(Colored object listings)
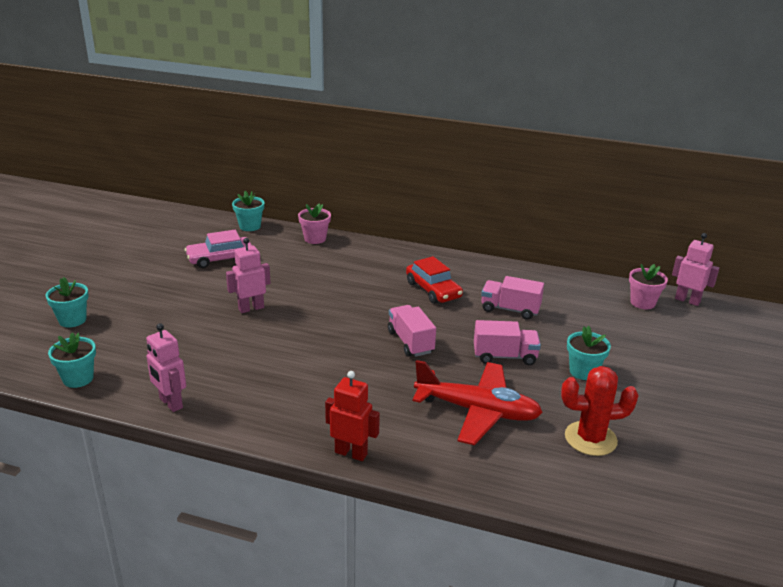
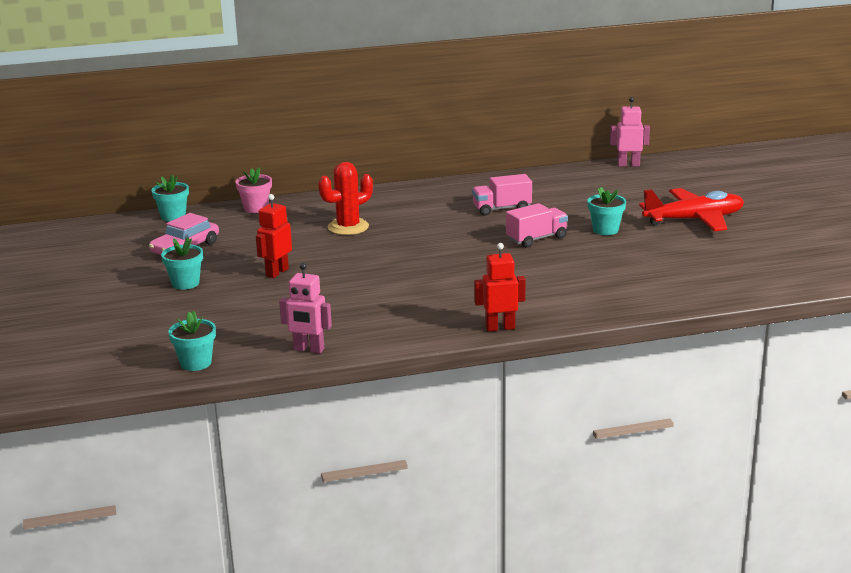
camera: 30 degrees left, 5 degrees down
(72, 320) = (114, 331): turquoise flower pot -> turquoise flower pot (185, 283)
(251, 308) = (277, 272): pink robot -> red robot
(410, 342) = (451, 252): pink truck -> none
(433, 290) = (420, 214): red car -> none
(477, 411) = (559, 276): red plane -> red plane (694, 220)
(590, 439) = (656, 265): red cactus -> red cactus (348, 227)
(642, 303) = (597, 175): pink flower pot -> none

# What to do
An exact copy of the lines from the one with "(72, 320) = (114, 331): turquoise" through the final line of the entries is the whole answer.

# Answer for the task
(72, 320) = (114, 331): turquoise flower pot -> turquoise flower pot (185, 283)
(251, 308) = (277, 272): pink robot -> red robot
(410, 342) = (451, 252): pink truck -> none
(433, 290) = (420, 214): red car -> none
(477, 411) = (559, 276): red plane -> red plane (694, 220)
(590, 439) = (656, 265): red cactus -> red cactus (348, 227)
(642, 303) = (597, 175): pink flower pot -> none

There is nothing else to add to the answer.